> **Version difference data**:
────────────────────

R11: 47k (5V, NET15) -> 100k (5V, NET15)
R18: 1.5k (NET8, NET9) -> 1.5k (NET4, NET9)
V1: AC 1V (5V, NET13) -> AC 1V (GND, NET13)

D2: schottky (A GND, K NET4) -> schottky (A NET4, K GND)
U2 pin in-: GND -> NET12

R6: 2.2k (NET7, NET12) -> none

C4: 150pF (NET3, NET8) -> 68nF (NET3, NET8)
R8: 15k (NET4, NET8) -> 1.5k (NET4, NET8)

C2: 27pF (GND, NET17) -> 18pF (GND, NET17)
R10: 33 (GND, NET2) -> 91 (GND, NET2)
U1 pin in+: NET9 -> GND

────────────────────

> **ABOUT THIS EXERCISE**: Retype the data precisely.

> **TASK ANSWER**:
R11: 47k (5V, NET15) -> 100k (5V, NET15)
R18: 1.5k (NET8, NET9) -> 1.5k (NET4, NET9)
V1: AC 1V (5V, NET13) -> AC 1V (GND, NET13)

D2: schottky (A GND, K NET4) -> schottky (A NET4, K GND)
U2 pin in-: GND -> NET12

R6: 2.2k (NET7, NET12) -> none

C4: 150pF (NET3, NET8) -> 68nF (NET3, NET8)
R8: 15k (NET4, NET8) -> 1.5k (NET4, NET8)

C2: 27pF (GND, NET17) -> 18pF (GND, NET17)
R10: 33 (GND, NET2) -> 91 (GND, NET2)
U1 pin in+: NET9 -> GND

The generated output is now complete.